EXERCISE BRIEF >> Please reproduce every record exactly as written, leaving out the pictures.

(Object transformation records)
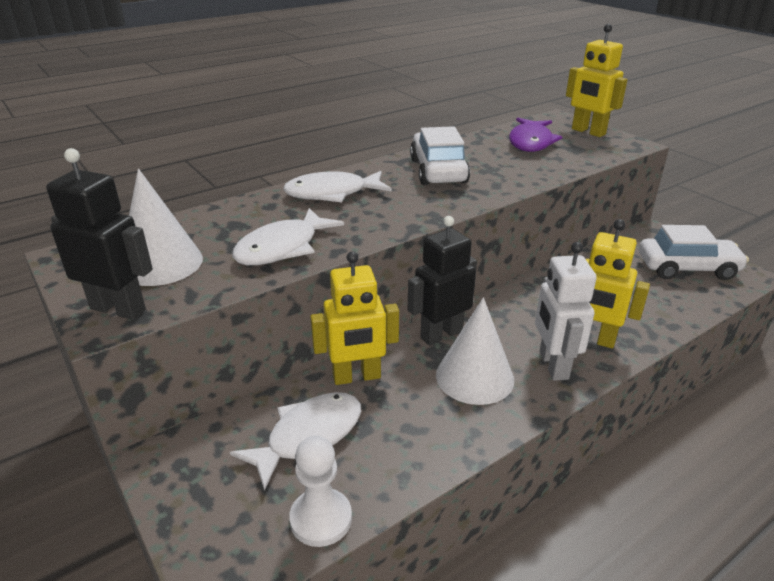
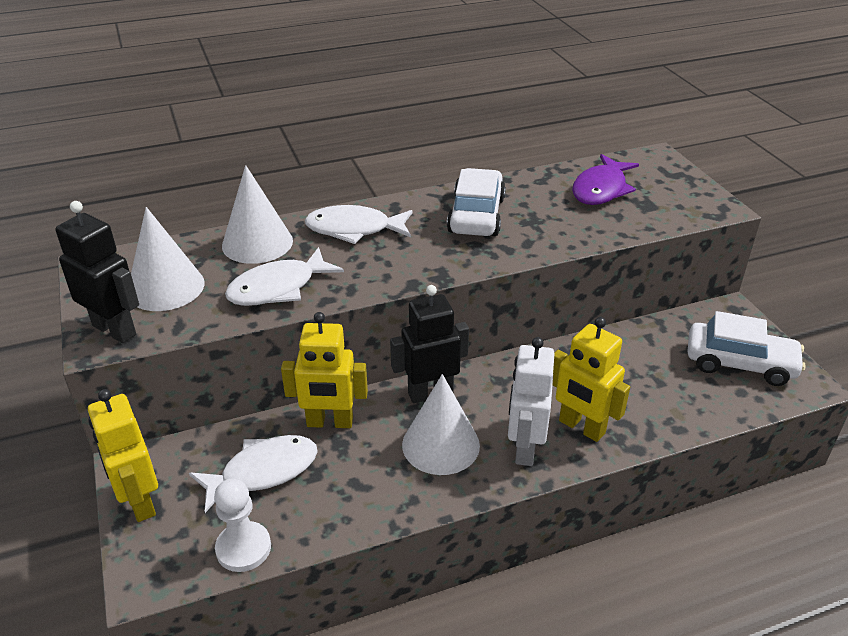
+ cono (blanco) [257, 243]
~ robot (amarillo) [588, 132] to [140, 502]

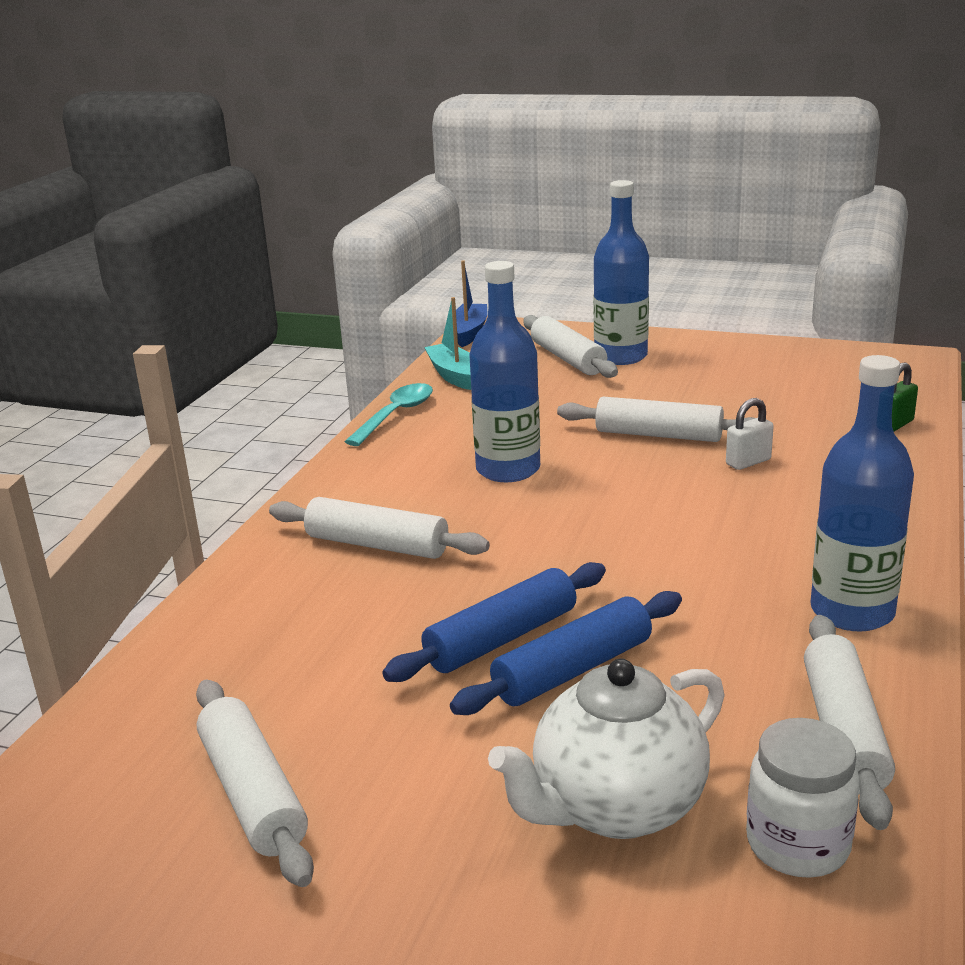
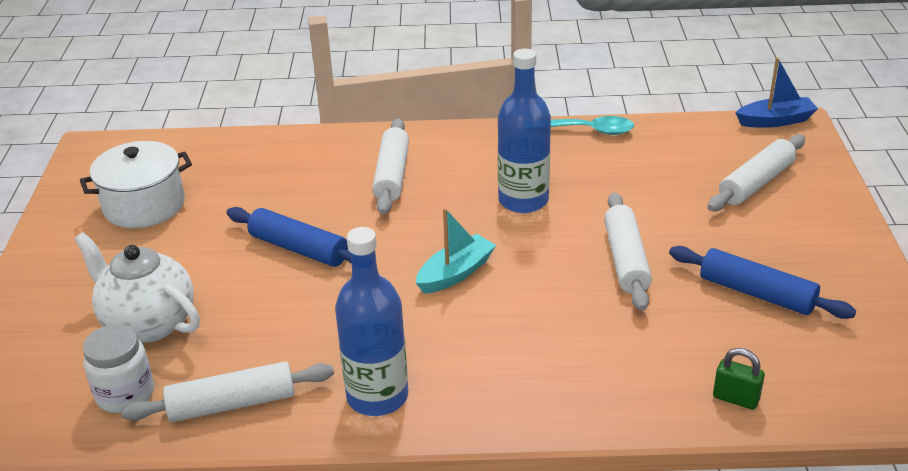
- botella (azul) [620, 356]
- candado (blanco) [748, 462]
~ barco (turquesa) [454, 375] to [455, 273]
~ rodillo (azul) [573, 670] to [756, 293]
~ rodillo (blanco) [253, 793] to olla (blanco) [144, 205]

EXERCISE SOLUTION >>
+ cono (blanco) [257, 243]
~ robot (amarillo) [588, 132] to [140, 502]

- botella (azul) [620, 356]
- candado (blanco) [748, 462]
~ barco (turquesa) [454, 375] to [455, 273]
~ rodillo (azul) [573, 670] to [756, 293]
~ rodillo (blanco) [253, 793] to olla (blanco) [144, 205]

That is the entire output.